**ABOUT THIS TASK**
Wherever the string "round" appears in the entries below, return the line that holds it.

[Object transformation records]

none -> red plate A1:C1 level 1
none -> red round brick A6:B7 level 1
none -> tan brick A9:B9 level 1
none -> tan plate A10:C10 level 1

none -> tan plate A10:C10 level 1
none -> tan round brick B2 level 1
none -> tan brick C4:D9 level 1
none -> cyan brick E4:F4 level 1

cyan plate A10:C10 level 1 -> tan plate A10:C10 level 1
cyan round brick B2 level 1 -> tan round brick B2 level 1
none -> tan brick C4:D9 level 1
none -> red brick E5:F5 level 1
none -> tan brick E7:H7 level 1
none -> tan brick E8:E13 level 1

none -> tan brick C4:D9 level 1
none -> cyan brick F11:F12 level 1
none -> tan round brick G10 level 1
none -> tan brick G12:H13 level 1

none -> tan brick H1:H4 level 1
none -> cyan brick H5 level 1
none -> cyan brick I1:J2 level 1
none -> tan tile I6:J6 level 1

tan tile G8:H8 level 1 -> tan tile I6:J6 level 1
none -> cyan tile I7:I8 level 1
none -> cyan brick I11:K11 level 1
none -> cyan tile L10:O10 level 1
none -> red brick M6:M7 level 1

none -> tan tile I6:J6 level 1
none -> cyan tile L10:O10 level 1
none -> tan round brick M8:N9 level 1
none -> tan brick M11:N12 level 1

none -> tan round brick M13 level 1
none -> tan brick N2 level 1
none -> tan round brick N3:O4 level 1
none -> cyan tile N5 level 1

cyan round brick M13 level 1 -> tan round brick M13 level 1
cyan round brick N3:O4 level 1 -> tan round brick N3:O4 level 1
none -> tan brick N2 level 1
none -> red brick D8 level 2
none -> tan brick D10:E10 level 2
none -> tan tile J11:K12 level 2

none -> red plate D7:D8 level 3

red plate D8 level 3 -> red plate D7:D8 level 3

**SOLUTION TO THIS EXERCISE**
none -> red round brick A6:B7 level 1
none -> tan round brick B2 level 1
cyan round brick B2 level 1 -> tan round brick B2 level 1
none -> tan round brick G10 level 1
none -> tan round brick M8:N9 level 1
none -> tan round brick M13 level 1
none -> tan round brick N3:O4 level 1
cyan round brick M13 level 1 -> tan round brick M13 level 1
cyan round brick N3:O4 level 1 -> tan round brick N3:O4 level 1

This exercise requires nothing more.